● **Your instructions**: Copy the entries exactly. Leave nothing out and add nothing.

===== Source information

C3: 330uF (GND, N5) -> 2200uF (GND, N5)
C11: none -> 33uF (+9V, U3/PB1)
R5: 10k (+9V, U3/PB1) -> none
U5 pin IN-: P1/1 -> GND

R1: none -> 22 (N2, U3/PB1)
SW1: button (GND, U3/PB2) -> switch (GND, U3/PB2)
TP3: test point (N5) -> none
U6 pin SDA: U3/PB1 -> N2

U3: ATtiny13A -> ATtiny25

==========

● **Your solution**:
C3: 330uF (GND, N5) -> 2200uF (GND, N5)
C11: none -> 33uF (+9V, U3/PB1)
R5: 10k (+9V, U3/PB1) -> none
U5 pin IN-: P1/1 -> GND

R1: none -> 22 (N2, U3/PB1)
SW1: button (GND, U3/PB2) -> switch (GND, U3/PB2)
TP3: test point (N5) -> none
U6 pin SDA: U3/PB1 -> N2

U3: ATtiny13A -> ATtiny25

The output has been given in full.